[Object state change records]
-- Opening Marker --

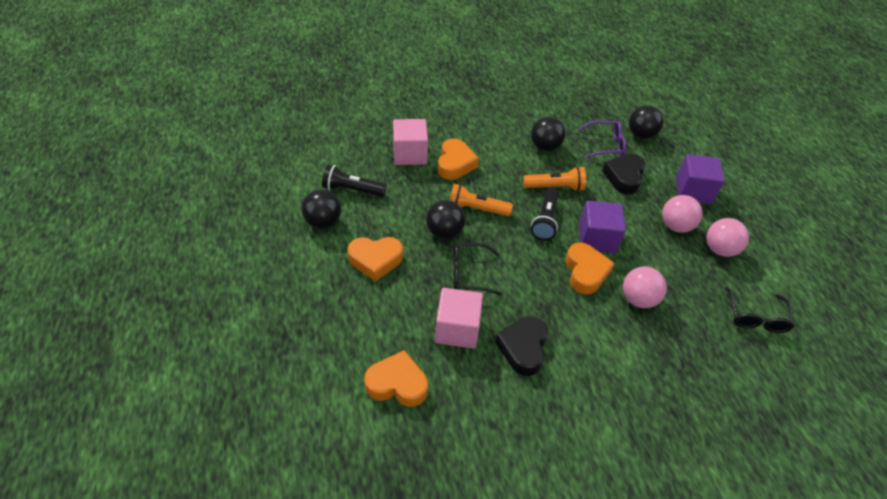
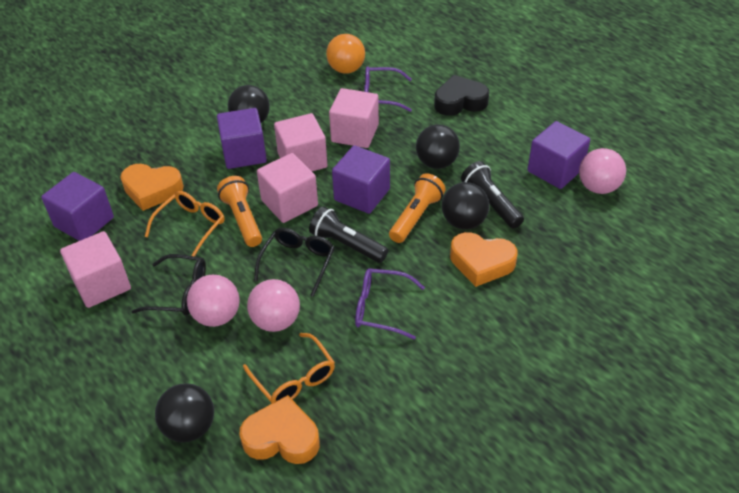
black heart: 2 -> 1
orange ball: 0 -> 1
orange glasses: 0 -> 2
orange heart: 4 -> 3
pink cube: 2 -> 4
purple cube: 2 -> 4
purple glasses: 1 -> 2

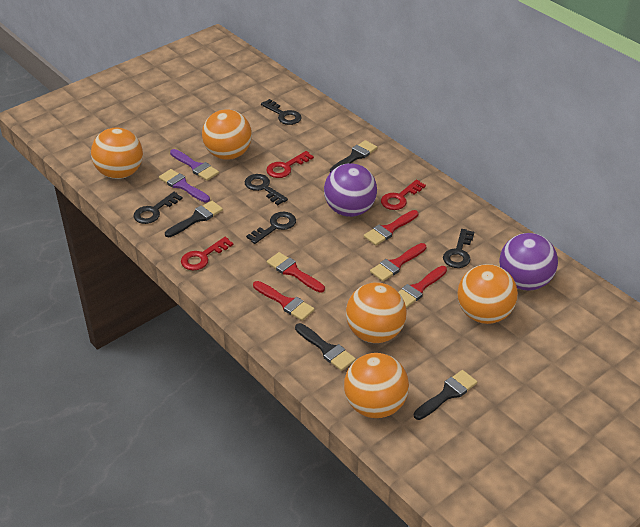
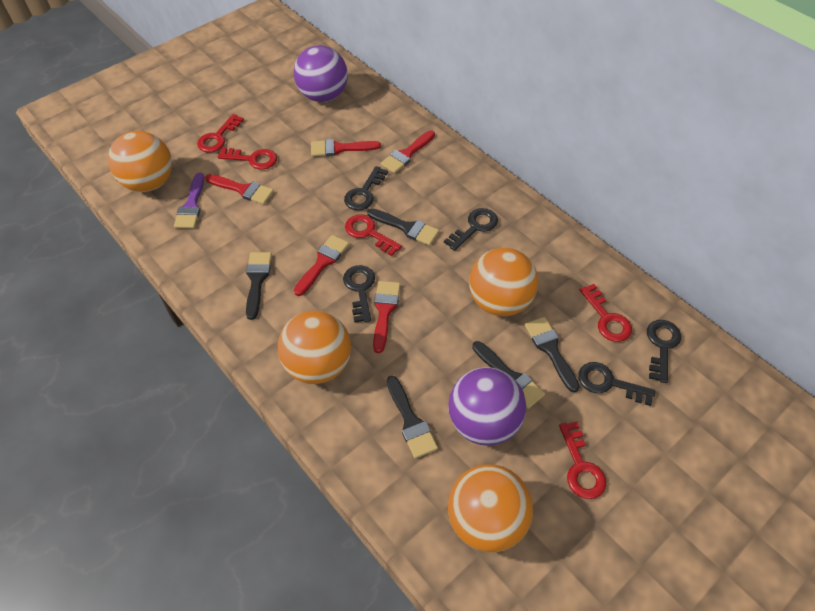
black brush: 4 -> 5
orange ball: 5 -> 4
purple brush: 2 -> 1
red key: 3 -> 5

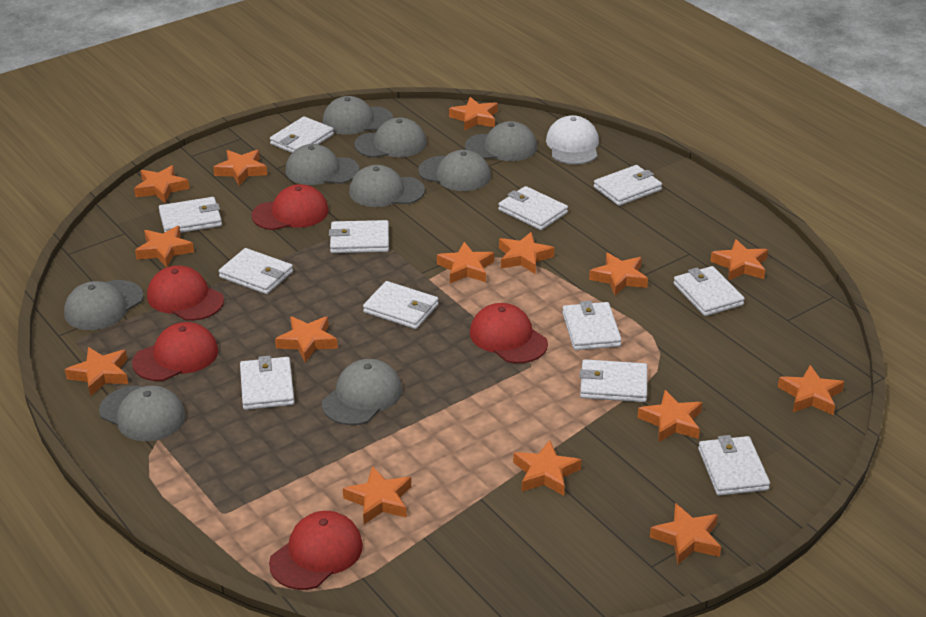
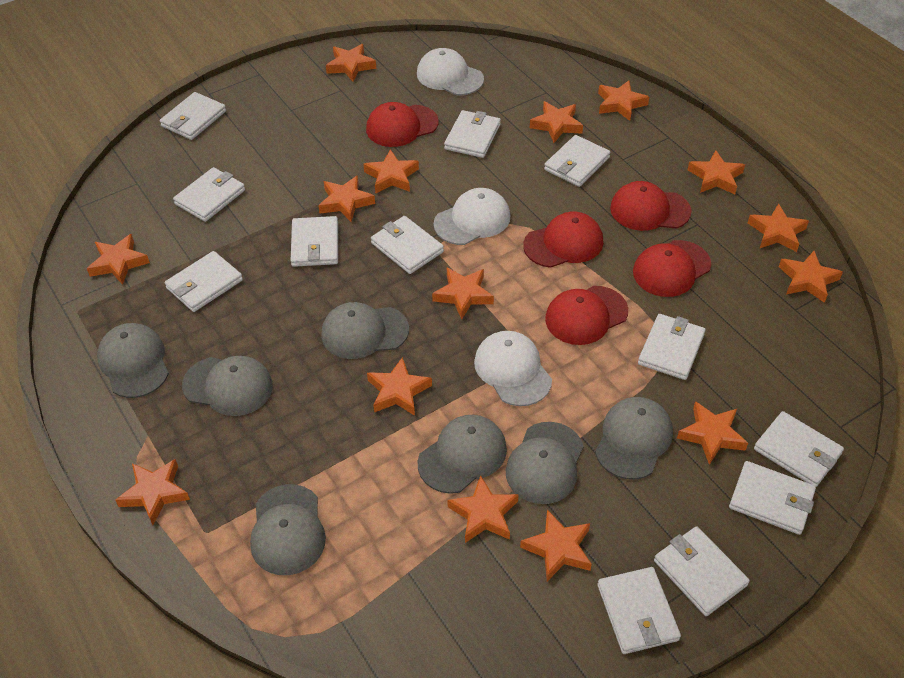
grey cap: 9 -> 7
white cap: 1 -> 3

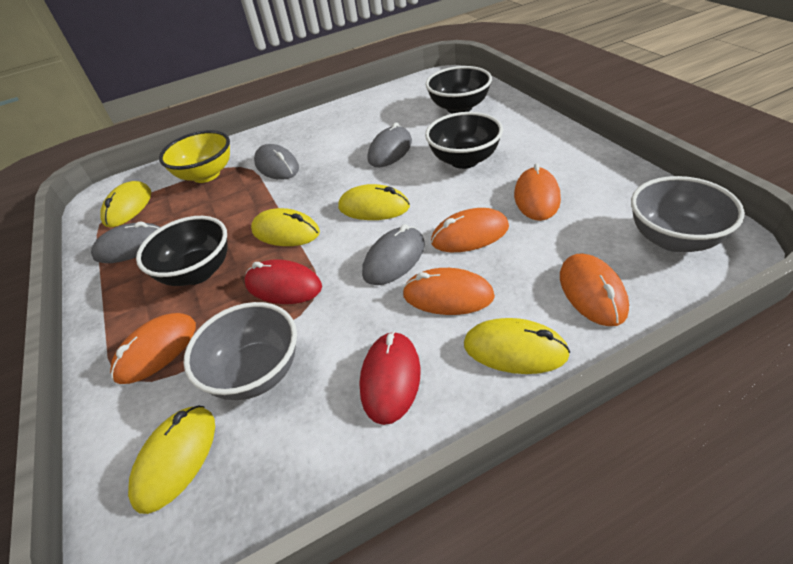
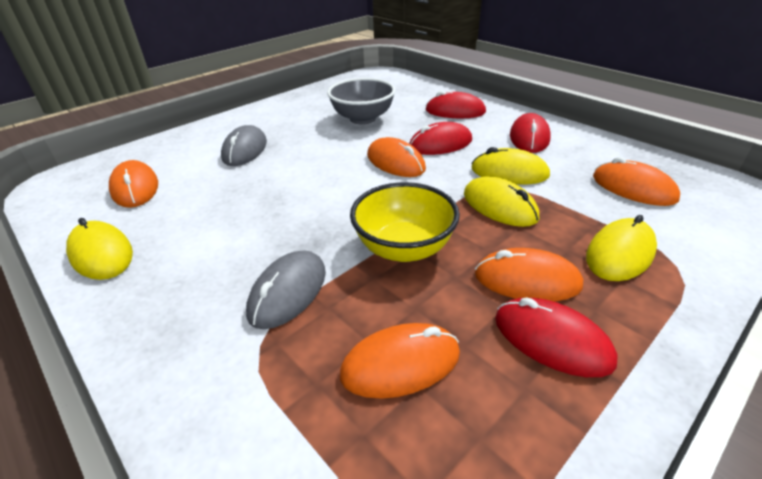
black bowl: 3 -> 0
grey bowl: 2 -> 1
grey mouse: 4 -> 2
red mouse: 2 -> 4
yellow mouse: 5 -> 4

-- Closing Marker --

Description of the task
Your answer must be exactly the lines from the one with "pink cube: 2 -> 4" through the final line of the data, with no pictures in it.

Your solution
pink cube: 2 -> 4
purple cube: 2 -> 4
purple glasses: 1 -> 2

black brush: 4 -> 5
orange ball: 5 -> 4
purple brush: 2 -> 1
red key: 3 -> 5

grey cap: 9 -> 7
white cap: 1 -> 3

black bowl: 3 -> 0
grey bowl: 2 -> 1
grey mouse: 4 -> 2
red mouse: 2 -> 4
yellow mouse: 5 -> 4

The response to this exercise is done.